### EXERCISE INPUTS
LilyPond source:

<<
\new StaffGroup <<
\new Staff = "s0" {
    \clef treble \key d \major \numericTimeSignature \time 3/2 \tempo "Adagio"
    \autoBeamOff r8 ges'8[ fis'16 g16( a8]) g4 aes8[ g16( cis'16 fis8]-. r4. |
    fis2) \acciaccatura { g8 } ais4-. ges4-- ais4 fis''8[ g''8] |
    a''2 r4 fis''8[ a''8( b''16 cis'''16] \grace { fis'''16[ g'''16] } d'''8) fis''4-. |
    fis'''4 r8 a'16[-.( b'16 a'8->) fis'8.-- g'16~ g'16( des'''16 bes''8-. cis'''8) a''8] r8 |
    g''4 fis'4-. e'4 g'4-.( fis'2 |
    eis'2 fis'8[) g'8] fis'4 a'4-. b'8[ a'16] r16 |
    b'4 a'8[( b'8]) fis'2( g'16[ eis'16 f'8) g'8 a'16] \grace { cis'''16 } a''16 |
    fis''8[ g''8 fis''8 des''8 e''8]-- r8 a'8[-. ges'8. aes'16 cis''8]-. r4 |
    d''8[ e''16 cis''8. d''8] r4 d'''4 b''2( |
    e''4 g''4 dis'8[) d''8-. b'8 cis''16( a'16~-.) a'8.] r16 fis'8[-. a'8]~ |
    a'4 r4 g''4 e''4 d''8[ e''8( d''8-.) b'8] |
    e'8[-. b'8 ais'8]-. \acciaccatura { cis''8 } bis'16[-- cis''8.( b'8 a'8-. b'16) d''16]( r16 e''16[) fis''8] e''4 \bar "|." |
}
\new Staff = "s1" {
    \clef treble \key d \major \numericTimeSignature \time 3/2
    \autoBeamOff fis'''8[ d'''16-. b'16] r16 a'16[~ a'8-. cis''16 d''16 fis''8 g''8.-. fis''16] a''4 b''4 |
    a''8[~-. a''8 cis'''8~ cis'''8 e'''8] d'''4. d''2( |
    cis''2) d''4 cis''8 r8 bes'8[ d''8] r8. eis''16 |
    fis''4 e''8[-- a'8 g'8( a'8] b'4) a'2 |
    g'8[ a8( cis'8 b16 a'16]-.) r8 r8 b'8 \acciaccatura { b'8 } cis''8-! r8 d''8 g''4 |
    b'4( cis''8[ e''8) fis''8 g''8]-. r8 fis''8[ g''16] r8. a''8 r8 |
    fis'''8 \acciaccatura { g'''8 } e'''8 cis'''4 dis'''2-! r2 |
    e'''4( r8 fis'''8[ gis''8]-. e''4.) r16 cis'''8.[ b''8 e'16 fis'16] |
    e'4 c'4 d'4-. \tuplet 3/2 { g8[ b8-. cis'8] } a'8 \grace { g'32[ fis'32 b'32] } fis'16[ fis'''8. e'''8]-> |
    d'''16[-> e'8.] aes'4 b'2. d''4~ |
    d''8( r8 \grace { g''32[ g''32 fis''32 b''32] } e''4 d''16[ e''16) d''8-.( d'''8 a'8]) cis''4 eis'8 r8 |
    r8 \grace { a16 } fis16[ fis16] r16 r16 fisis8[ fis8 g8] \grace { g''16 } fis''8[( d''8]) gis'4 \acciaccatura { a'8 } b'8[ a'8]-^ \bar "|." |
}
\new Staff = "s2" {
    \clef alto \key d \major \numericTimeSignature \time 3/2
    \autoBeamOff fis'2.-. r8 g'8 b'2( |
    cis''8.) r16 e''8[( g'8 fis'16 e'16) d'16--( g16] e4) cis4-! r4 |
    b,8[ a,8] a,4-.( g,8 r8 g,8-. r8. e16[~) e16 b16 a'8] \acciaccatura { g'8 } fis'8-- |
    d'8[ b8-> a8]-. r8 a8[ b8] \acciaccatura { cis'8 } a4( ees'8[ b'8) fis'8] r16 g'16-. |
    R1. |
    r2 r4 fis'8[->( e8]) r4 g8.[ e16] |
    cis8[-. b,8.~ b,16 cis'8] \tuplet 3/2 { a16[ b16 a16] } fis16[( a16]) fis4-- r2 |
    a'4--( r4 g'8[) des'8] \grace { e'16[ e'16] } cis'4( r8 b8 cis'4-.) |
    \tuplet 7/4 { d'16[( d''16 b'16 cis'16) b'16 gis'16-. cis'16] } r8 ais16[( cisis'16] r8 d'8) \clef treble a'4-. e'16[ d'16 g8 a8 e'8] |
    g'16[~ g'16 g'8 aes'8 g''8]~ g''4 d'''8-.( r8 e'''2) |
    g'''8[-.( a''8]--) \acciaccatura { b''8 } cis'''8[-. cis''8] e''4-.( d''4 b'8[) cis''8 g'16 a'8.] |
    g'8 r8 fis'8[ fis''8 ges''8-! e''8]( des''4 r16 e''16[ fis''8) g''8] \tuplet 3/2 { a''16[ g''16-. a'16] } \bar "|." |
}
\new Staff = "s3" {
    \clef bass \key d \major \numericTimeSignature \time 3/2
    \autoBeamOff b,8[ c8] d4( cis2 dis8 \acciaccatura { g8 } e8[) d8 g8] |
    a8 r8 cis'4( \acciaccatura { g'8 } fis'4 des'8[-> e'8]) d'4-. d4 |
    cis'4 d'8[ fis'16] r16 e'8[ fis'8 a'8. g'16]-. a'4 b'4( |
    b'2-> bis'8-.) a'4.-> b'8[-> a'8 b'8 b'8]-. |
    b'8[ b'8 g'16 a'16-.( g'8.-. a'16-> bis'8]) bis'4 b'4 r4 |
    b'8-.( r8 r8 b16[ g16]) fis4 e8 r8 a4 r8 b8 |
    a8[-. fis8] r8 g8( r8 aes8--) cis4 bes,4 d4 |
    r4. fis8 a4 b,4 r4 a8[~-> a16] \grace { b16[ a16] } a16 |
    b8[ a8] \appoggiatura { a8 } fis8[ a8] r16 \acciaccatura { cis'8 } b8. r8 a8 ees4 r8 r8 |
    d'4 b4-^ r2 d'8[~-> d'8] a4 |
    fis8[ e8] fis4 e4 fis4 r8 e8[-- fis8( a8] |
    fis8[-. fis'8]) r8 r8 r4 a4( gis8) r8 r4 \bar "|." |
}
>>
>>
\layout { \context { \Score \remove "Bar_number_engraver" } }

### WHAT TO WORK ON
From the items above, keep only the lines that contain the string "numericTimeSignature".

### TASK RESPONSE
    \clef treble \key d \major \numericTimeSignature \time 3/2 \tempo "Adagio"
    \clef treble \key d \major \numericTimeSignature \time 3/2
    \clef alto \key d \major \numericTimeSignature \time 3/2
    \clef bass \key d \major \numericTimeSignature \time 3/2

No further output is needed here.